Which of the lines below hold "turquoise"? Please return each one.

[Coordinate-based change listings]
---------------
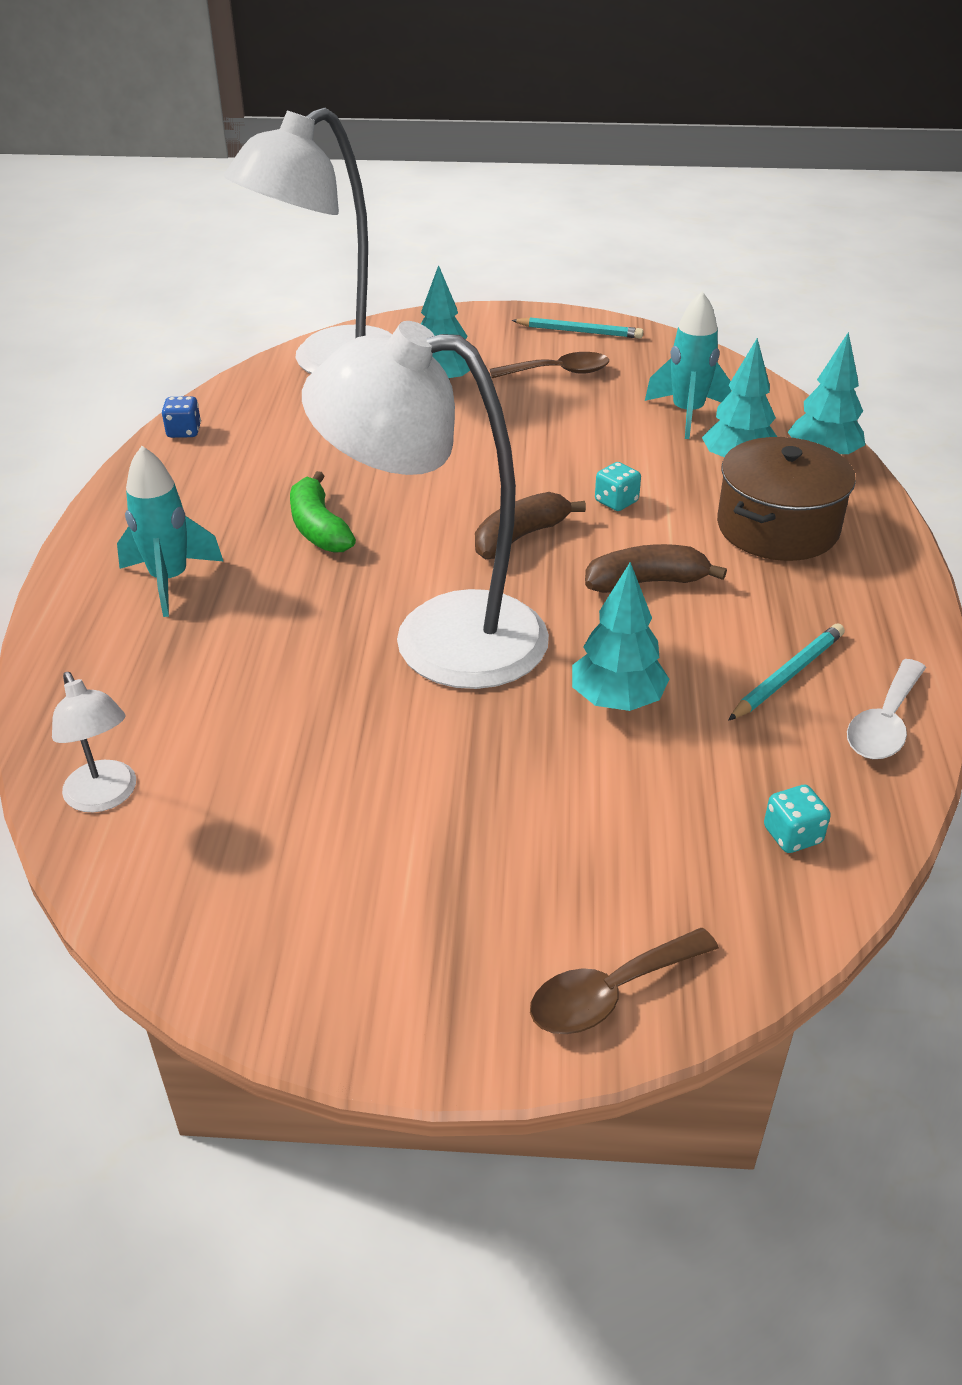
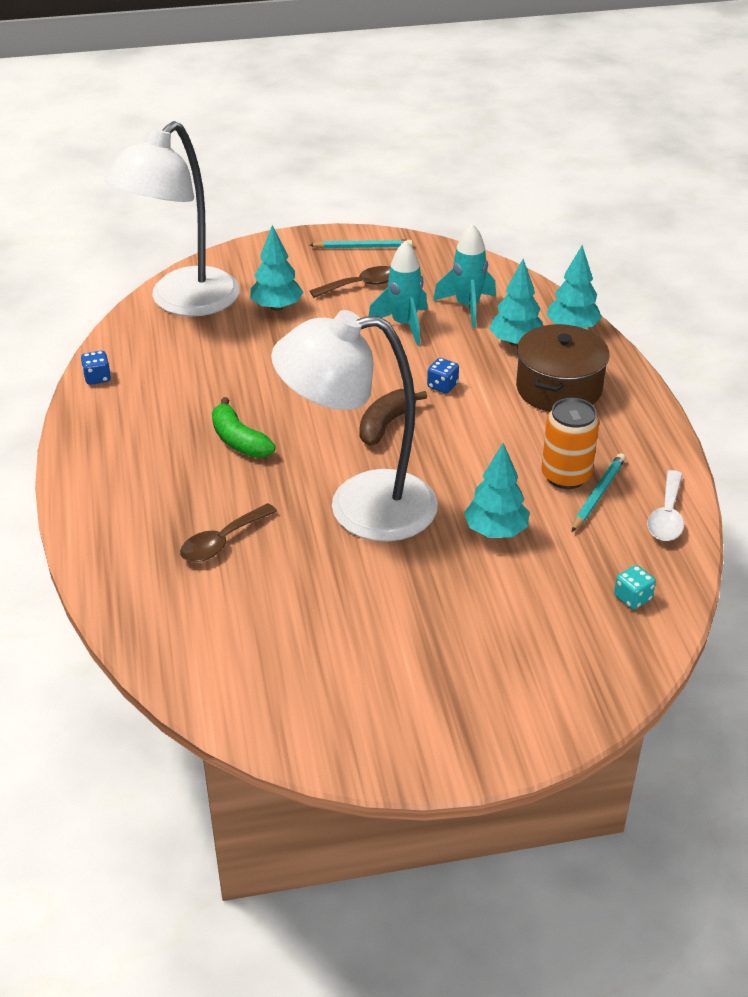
camera: 15 degrees left, 0 degrees up
(105, 797) = (186, 658): white lamp -> none
(170, 580) = (149, 499): turquoise rocket -> turquoise rocket (404, 325)
(610, 993) = (557, 712): brown spoon -> brown spoon (222, 542)
(616, 502) = (442, 386): turquoise dice -> blue dice
(646, 582) = (484, 444): brown banana -> none
(748, 642) = (566, 476): none -> orange can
---------------
> Written answer:
(170, 580) = (149, 499): turquoise rocket -> turquoise rocket (404, 325)
(616, 502) = (442, 386): turquoise dice -> blue dice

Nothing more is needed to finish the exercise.